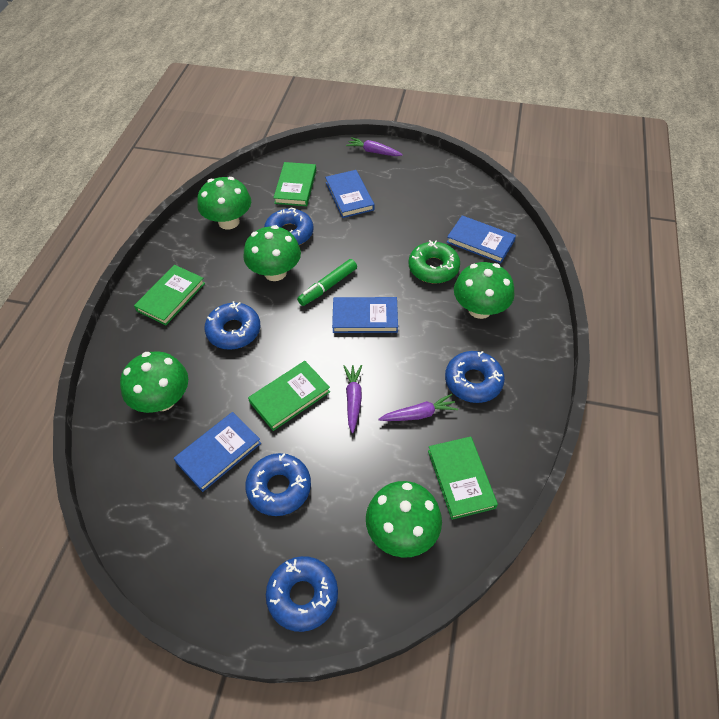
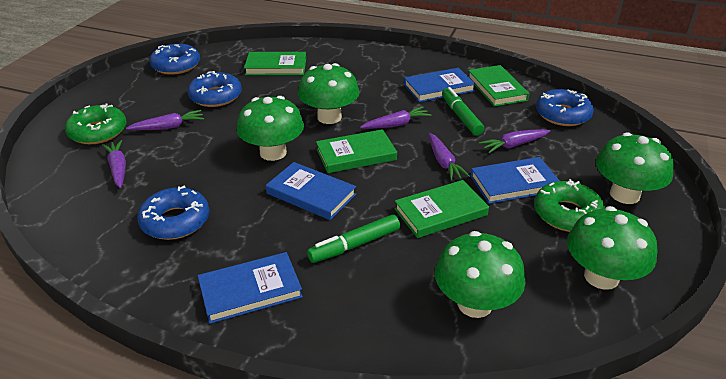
blue donut: 5 -> 4
green donut: 1 -> 2
green marker: 1 -> 2
purple carrot: 3 -> 5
----------
= Work order =
Return a verbatim transcription of the data, omitting all images.

= Result =
blue donut: 5 -> 4
green donut: 1 -> 2
green marker: 1 -> 2
purple carrot: 3 -> 5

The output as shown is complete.